-- AIM OF THE TASK --
Print the range of lines that opens with the line containing "op=moved; was=toy robot/golden" and closes with the last line of the listing. Include both ends; print nothing more.
*** INFORMATION SUPPLIED
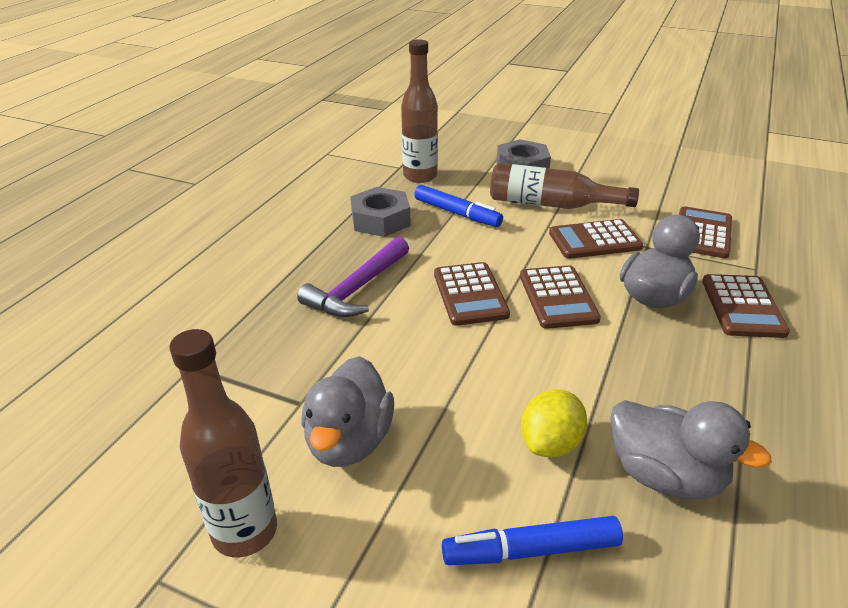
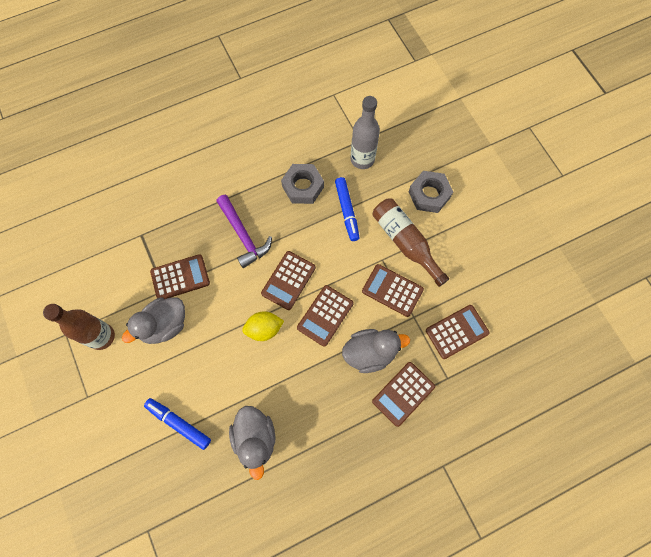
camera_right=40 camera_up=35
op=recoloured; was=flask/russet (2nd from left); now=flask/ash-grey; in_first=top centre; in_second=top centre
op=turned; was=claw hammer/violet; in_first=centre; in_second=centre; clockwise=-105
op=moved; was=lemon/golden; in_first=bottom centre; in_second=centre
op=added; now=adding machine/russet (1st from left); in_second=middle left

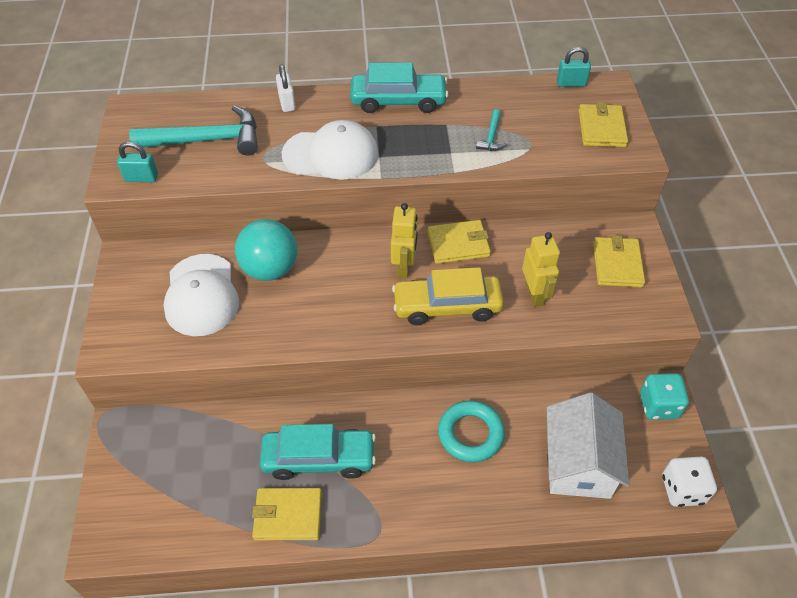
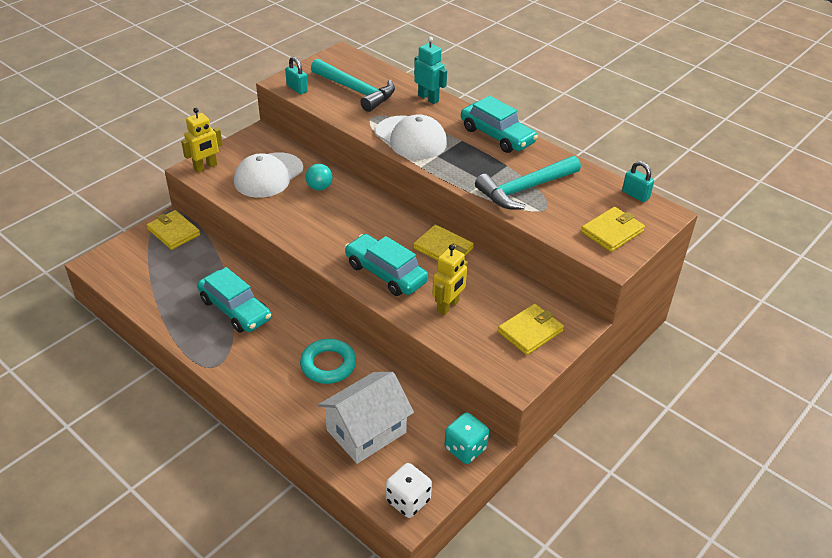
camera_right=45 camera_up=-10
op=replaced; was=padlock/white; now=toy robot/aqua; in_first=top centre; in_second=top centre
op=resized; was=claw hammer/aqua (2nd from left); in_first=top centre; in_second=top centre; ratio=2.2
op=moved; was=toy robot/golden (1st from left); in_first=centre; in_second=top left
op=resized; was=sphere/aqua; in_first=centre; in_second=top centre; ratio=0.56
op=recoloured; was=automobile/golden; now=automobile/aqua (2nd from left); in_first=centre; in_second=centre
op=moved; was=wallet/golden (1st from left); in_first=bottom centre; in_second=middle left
******
-- SOLUTION TO THIS PROBLEM --
op=moved; was=toy robot/golden (1st from left); in_first=centre; in_second=top left
op=resized; was=sphere/aqua; in_first=centre; in_second=top centre; ratio=0.56
op=recoloured; was=automobile/golden; now=automobile/aqua (2nd from left); in_first=centre; in_second=centre
op=moved; was=wallet/golden (1st from left); in_first=bottom centre; in_second=middle left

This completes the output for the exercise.